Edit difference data

════════════════

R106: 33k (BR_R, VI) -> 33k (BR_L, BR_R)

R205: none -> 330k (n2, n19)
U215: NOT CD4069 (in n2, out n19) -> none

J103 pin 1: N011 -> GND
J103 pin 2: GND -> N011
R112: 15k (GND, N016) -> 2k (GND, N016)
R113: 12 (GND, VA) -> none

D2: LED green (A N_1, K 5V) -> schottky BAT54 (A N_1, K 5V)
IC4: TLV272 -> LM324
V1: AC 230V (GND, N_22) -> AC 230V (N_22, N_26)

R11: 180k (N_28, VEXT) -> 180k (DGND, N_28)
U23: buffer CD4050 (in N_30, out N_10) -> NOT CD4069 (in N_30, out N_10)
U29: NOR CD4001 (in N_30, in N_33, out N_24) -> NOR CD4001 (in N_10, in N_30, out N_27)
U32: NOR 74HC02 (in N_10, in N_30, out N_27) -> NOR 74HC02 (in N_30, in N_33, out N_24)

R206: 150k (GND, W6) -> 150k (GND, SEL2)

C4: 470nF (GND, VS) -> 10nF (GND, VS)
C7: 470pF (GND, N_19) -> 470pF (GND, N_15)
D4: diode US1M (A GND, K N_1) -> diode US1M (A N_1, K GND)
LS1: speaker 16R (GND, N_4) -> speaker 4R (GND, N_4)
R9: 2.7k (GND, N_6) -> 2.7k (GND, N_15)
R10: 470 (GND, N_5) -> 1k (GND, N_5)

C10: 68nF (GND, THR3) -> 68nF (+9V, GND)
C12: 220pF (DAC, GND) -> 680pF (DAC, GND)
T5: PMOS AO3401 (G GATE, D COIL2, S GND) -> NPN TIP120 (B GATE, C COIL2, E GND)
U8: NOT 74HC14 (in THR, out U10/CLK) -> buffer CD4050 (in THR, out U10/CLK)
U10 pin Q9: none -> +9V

════════════════

> [PROBLEM REQUIREMENTS]: The answer should be the exact lines running from the line containing "V1: AC 230V" to the last line of the entries, with nothing else.

> [RESPONSE FOR THIS EXERCISE]:
V1: AC 230V (GND, N_22) -> AC 230V (N_22, N_26)

R11: 180k (N_28, VEXT) -> 180k (DGND, N_28)
U23: buffer CD4050 (in N_30, out N_10) -> NOT CD4069 (in N_30, out N_10)
U29: NOR CD4001 (in N_30, in N_33, out N_24) -> NOR CD4001 (in N_10, in N_30, out N_27)
U32: NOR 74HC02 (in N_10, in N_30, out N_27) -> NOR 74HC02 (in N_30, in N_33, out N_24)

R206: 150k (GND, W6) -> 150k (GND, SEL2)

C4: 470nF (GND, VS) -> 10nF (GND, VS)
C7: 470pF (GND, N_19) -> 470pF (GND, N_15)
D4: diode US1M (A GND, K N_1) -> diode US1M (A N_1, K GND)
LS1: speaker 16R (GND, N_4) -> speaker 4R (GND, N_4)
R9: 2.7k (GND, N_6) -> 2.7k (GND, N_15)
R10: 470 (GND, N_5) -> 1k (GND, N_5)

C10: 68nF (GND, THR3) -> 68nF (+9V, GND)
C12: 220pF (DAC, GND) -> 680pF (DAC, GND)
T5: PMOS AO3401 (G GATE, D COIL2, S GND) -> NPN TIP120 (B GATE, C COIL2, E GND)
U8: NOT 74HC14 (in THR, out U10/CLK) -> buffer CD4050 (in THR, out U10/CLK)
U10 pin Q9: none -> +9V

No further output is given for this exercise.